▶ REQUIRED WORK:
Instruction for the data below: set down exactly the lines from the line with "RTC1 pin SQW: D0 -> D4" to the line with "POT pin GND: none -> GND", inclusive, and no others.

▶ GIVEN RECORDS:
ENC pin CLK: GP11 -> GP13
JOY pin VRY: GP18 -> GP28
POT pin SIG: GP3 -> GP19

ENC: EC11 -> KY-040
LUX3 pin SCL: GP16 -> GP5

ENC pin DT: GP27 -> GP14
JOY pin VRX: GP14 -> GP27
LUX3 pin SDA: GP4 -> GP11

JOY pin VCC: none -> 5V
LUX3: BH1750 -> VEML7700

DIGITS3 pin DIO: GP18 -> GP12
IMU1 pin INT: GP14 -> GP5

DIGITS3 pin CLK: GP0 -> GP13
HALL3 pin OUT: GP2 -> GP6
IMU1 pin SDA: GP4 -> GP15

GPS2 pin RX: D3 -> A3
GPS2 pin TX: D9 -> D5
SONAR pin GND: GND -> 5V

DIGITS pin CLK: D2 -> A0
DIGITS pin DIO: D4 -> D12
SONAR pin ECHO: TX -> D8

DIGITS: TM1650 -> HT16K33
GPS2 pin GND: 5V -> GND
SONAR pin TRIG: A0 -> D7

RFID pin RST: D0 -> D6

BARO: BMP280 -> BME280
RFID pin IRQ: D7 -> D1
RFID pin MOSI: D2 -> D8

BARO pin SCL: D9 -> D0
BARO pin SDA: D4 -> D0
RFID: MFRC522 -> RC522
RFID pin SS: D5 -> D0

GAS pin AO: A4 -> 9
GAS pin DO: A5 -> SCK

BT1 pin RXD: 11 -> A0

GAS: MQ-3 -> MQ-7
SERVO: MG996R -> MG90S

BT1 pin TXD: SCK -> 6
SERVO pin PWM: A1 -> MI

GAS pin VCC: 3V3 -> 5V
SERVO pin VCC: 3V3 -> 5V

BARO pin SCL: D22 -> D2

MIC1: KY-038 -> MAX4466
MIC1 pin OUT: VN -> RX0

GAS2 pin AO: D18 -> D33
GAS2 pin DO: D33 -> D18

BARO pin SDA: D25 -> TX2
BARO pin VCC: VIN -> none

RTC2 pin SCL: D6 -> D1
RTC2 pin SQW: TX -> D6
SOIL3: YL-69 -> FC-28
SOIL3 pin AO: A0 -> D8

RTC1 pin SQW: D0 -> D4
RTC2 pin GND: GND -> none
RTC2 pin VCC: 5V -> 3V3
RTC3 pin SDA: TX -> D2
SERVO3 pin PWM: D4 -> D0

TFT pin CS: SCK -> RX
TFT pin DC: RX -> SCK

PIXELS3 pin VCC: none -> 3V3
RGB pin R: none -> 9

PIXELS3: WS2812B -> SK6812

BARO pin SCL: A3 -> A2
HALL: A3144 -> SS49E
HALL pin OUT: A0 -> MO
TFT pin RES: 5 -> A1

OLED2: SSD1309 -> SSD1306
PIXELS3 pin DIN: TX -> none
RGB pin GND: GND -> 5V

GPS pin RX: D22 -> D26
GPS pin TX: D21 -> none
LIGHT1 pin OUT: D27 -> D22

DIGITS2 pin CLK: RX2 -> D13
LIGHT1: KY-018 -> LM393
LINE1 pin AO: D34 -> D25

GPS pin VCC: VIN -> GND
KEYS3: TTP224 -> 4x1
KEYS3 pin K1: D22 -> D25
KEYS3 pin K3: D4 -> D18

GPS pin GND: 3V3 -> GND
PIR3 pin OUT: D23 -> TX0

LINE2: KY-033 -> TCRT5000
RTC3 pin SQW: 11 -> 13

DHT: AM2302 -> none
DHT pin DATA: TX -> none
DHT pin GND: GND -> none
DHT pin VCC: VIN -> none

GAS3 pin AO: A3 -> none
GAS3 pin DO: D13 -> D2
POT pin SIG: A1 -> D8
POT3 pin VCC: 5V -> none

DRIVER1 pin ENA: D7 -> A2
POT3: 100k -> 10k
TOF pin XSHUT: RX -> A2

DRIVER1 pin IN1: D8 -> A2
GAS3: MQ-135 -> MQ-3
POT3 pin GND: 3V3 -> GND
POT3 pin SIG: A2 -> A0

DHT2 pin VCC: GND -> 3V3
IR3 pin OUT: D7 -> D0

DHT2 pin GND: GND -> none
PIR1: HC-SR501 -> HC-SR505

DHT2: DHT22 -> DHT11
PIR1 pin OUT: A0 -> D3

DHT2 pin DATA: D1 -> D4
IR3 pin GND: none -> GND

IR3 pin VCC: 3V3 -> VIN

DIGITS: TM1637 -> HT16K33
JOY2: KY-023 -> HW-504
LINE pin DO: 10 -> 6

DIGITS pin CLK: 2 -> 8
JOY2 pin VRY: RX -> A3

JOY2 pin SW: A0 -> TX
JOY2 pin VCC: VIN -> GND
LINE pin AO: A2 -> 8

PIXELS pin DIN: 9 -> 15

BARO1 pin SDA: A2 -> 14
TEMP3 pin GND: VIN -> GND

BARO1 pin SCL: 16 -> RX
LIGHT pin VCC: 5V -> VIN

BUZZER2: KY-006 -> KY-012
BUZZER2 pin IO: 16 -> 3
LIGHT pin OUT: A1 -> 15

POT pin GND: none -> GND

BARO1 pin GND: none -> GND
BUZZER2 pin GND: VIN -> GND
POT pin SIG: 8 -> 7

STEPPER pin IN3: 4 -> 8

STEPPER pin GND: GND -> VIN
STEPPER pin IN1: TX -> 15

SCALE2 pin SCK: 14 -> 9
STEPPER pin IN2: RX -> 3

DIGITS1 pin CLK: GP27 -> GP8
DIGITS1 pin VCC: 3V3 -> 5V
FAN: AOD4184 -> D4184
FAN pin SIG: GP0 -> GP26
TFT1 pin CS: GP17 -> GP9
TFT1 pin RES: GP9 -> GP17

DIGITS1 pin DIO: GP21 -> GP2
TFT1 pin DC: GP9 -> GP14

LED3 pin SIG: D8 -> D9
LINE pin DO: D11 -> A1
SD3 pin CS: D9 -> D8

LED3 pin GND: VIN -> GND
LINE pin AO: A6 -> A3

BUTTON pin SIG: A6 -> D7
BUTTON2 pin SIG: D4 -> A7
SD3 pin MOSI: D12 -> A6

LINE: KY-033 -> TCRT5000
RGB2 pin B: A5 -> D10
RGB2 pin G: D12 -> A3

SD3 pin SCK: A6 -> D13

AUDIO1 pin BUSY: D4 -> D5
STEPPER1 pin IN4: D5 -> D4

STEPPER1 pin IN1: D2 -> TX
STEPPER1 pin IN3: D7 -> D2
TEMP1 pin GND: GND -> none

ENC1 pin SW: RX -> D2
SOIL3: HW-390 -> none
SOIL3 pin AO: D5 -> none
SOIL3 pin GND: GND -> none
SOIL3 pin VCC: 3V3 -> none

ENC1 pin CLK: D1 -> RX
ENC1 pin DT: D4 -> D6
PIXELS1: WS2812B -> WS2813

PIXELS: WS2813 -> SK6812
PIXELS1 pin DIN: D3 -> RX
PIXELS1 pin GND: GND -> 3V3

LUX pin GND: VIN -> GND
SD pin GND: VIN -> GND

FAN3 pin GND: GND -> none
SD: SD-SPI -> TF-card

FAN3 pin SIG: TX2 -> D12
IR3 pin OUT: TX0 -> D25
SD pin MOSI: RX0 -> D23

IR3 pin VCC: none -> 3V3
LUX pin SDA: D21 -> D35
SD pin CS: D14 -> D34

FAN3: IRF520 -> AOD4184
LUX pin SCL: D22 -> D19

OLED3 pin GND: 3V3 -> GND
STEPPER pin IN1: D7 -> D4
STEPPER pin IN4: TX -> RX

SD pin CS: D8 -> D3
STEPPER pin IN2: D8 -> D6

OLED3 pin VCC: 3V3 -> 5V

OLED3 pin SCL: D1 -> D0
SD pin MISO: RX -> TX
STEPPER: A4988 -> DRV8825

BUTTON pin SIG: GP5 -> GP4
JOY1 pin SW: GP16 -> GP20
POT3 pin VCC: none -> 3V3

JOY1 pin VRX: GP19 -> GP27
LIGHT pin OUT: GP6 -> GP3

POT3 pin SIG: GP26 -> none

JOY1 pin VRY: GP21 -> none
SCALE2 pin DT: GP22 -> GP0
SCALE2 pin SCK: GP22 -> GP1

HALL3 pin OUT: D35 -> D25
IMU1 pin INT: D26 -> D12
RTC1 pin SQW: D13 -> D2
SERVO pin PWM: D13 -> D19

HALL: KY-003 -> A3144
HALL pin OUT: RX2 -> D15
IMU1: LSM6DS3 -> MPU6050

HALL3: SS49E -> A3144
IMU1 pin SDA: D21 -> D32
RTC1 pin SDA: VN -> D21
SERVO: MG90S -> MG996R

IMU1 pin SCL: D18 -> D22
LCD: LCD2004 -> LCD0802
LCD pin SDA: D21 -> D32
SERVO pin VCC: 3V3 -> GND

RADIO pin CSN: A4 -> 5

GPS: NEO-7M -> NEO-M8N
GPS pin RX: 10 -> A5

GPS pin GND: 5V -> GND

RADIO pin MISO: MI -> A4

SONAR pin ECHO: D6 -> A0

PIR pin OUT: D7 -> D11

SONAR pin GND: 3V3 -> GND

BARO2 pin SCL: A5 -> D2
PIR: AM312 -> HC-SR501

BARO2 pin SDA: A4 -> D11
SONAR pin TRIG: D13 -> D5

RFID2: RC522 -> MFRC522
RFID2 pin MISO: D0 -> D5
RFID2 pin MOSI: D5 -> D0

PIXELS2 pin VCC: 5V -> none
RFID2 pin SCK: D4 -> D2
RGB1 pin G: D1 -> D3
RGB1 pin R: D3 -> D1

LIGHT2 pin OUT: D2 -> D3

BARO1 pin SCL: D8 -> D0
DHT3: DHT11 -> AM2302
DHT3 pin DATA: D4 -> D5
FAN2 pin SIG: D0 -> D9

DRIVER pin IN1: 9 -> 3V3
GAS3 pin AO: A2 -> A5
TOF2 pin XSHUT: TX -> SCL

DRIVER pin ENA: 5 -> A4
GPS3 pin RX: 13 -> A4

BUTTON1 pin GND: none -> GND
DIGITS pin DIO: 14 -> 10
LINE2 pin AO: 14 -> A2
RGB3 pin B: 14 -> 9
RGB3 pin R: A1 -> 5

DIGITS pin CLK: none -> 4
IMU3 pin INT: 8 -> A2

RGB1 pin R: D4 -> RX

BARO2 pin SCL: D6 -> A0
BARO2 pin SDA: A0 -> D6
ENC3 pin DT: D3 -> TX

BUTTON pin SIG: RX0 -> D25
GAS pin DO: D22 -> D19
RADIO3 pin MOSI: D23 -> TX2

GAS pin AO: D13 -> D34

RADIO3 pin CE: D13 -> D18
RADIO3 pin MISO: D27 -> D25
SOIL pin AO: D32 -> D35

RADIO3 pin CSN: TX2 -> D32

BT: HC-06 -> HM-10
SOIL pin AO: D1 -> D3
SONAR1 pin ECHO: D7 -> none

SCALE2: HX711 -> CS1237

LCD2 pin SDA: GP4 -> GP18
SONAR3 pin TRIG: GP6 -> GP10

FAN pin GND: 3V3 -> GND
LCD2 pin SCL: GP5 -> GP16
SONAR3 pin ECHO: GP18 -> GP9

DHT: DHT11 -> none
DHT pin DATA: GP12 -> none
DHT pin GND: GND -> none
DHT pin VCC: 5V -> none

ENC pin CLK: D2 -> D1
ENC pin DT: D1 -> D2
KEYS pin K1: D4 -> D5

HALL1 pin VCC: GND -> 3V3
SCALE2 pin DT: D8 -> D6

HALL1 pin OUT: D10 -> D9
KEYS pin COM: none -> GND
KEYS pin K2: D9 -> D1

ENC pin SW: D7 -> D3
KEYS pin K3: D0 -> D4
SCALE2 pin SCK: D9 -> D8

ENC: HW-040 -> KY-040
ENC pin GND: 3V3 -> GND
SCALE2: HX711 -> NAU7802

▶ ANSWER BOX:
RTC1 pin SQW: D0 -> D4
RTC2 pin GND: GND -> none
RTC2 pin VCC: 5V -> 3V3
RTC3 pin SDA: TX -> D2
SERVO3 pin PWM: D4 -> D0

TFT pin CS: SCK -> RX
TFT pin DC: RX -> SCK

PIXELS3 pin VCC: none -> 3V3
RGB pin R: none -> 9

PIXELS3: WS2812B -> SK6812

BARO pin SCL: A3 -> A2
HALL: A3144 -> SS49E
HALL pin OUT: A0 -> MO
TFT pin RES: 5 -> A1

OLED2: SSD1309 -> SSD1306
PIXELS3 pin DIN: TX -> none
RGB pin GND: GND -> 5V

GPS pin RX: D22 -> D26
GPS pin TX: D21 -> none
LIGHT1 pin OUT: D27 -> D22

DIGITS2 pin CLK: RX2 -> D13
LIGHT1: KY-018 -> LM393
LINE1 pin AO: D34 -> D25

GPS pin VCC: VIN -> GND
KEYS3: TTP224 -> 4x1
KEYS3 pin K1: D22 -> D25
KEYS3 pin K3: D4 -> D18

GPS pin GND: 3V3 -> GND
PIR3 pin OUT: D23 -> TX0

LINE2: KY-033 -> TCRT5000
RTC3 pin SQW: 11 -> 13

DHT: AM2302 -> none
DHT pin DATA: TX -> none
DHT pin GND: GND -> none
DHT pin VCC: VIN -> none

GAS3 pin AO: A3 -> none
GAS3 pin DO: D13 -> D2
POT pin SIG: A1 -> D8
POT3 pin VCC: 5V -> none

DRIVER1 pin ENA: D7 -> A2
POT3: 100k -> 10k
TOF pin XSHUT: RX -> A2

DRIVER1 pin IN1: D8 -> A2
GAS3: MQ-135 -> MQ-3
POT3 pin GND: 3V3 -> GND
POT3 pin SIG: A2 -> A0

DHT2 pin VCC: GND -> 3V3
IR3 pin OUT: D7 -> D0

DHT2 pin GND: GND -> none
PIR1: HC-SR501 -> HC-SR505

DHT2: DHT22 -> DHT11
PIR1 pin OUT: A0 -> D3

DHT2 pin DATA: D1 -> D4
IR3 pin GND: none -> GND

IR3 pin VCC: 3V3 -> VIN

DIGITS: TM1637 -> HT16K33
JOY2: KY-023 -> HW-504
LINE pin DO: 10 -> 6

DIGITS pin CLK: 2 -> 8
JOY2 pin VRY: RX -> A3

JOY2 pin SW: A0 -> TX
JOY2 pin VCC: VIN -> GND
LINE pin AO: A2 -> 8

PIXELS pin DIN: 9 -> 15

BARO1 pin SDA: A2 -> 14
TEMP3 pin GND: VIN -> GND

BARO1 pin SCL: 16 -> RX
LIGHT pin VCC: 5V -> VIN

BUZZER2: KY-006 -> KY-012
BUZZER2 pin IO: 16 -> 3
LIGHT pin OUT: A1 -> 15

POT pin GND: none -> GND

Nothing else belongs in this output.